■ **What you have to do**: The records are to be restated in their entirety, word for word.

■ **Information provided**:

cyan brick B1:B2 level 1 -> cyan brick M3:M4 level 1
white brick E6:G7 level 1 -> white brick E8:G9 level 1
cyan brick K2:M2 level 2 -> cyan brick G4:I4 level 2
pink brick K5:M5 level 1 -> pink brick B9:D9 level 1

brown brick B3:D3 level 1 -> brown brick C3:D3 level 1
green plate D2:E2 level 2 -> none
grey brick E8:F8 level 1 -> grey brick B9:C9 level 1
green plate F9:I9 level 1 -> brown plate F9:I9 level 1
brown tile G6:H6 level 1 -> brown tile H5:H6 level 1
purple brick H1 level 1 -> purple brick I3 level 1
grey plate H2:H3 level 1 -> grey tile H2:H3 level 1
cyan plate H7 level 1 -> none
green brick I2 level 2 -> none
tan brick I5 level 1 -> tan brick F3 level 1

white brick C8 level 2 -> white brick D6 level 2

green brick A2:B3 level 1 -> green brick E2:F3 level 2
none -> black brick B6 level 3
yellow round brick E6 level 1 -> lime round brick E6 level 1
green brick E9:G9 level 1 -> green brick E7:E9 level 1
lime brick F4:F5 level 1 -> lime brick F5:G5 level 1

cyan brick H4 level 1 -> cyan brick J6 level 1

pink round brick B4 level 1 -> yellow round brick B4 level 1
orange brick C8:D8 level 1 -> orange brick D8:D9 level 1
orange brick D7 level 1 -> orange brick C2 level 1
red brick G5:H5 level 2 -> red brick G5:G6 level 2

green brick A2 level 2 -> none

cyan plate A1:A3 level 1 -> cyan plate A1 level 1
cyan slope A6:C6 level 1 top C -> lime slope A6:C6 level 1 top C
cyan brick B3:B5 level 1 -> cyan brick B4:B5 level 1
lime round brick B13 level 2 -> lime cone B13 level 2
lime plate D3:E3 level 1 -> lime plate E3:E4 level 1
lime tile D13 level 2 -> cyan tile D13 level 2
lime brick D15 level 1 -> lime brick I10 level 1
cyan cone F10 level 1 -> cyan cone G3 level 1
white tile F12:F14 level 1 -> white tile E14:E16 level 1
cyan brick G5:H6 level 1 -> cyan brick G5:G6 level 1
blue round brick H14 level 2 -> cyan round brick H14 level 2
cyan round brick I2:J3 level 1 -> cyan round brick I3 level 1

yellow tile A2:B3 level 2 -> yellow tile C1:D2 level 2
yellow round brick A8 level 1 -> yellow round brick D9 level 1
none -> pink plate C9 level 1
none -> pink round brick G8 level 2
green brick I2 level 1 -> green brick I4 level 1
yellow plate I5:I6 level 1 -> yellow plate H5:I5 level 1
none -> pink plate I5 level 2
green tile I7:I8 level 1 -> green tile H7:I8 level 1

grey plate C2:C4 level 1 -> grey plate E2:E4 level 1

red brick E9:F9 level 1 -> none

■ **Task result**:
cyan brick B1:B2 level 1 -> cyan brick M3:M4 level 1
white brick E6:G7 level 1 -> white brick E8:G9 level 1
cyan brick K2:M2 level 2 -> cyan brick G4:I4 level 2
pink brick K5:M5 level 1 -> pink brick B9:D9 level 1

brown brick B3:D3 level 1 -> brown brick C3:D3 level 1
green plate D2:E2 level 2 -> none
grey brick E8:F8 level 1 -> grey brick B9:C9 level 1
green plate F9:I9 level 1 -> brown plate F9:I9 level 1
brown tile G6:H6 level 1 -> brown tile H5:H6 level 1
purple brick H1 level 1 -> purple brick I3 level 1
grey plate H2:H3 level 1 -> grey tile H2:H3 level 1
cyan plate H7 level 1 -> none
green brick I2 level 2 -> none
tan brick I5 level 1 -> tan brick F3 level 1

white brick C8 level 2 -> white brick D6 level 2

green brick A2:B3 level 1 -> green brick E2:F3 level 2
none -> black brick B6 level 3
yellow round brick E6 level 1 -> lime round brick E6 level 1
green brick E9:G9 level 1 -> green brick E7:E9 level 1
lime brick F4:F5 level 1 -> lime brick F5:G5 level 1

cyan brick H4 level 1 -> cyan brick J6 level 1

pink round brick B4 level 1 -> yellow round brick B4 level 1
orange brick C8:D8 level 1 -> orange brick D8:D9 level 1
orange brick D7 level 1 -> orange brick C2 level 1
red brick G5:H5 level 2 -> red brick G5:G6 level 2

green brick A2 level 2 -> none

cyan plate A1:A3 level 1 -> cyan plate A1 level 1
cyan slope A6:C6 level 1 top C -> lime slope A6:C6 level 1 top C
cyan brick B3:B5 level 1 -> cyan brick B4:B5 level 1
lime round brick B13 level 2 -> lime cone B13 level 2
lime plate D3:E3 level 1 -> lime plate E3:E4 level 1
lime tile D13 level 2 -> cyan tile D13 level 2
lime brick D15 level 1 -> lime brick I10 level 1
cyan cone F10 level 1 -> cyan cone G3 level 1
white tile F12:F14 level 1 -> white tile E14:E16 level 1
cyan brick G5:H6 level 1 -> cyan brick G5:G6 level 1
blue round brick H14 level 2 -> cyan round brick H14 level 2
cyan round brick I2:J3 level 1 -> cyan round brick I3 level 1

yellow tile A2:B3 level 2 -> yellow tile C1:D2 level 2
yellow round brick A8 level 1 -> yellow round brick D9 level 1
none -> pink plate C9 level 1
none -> pink round brick G8 level 2
green brick I2 level 1 -> green brick I4 level 1
yellow plate I5:I6 level 1 -> yellow plate H5:I5 level 1
none -> pink plate I5 level 2
green tile I7:I8 level 1 -> green tile H7:I8 level 1

grey plate C2:C4 level 1 -> grey plate E2:E4 level 1

red brick E9:F9 level 1 -> none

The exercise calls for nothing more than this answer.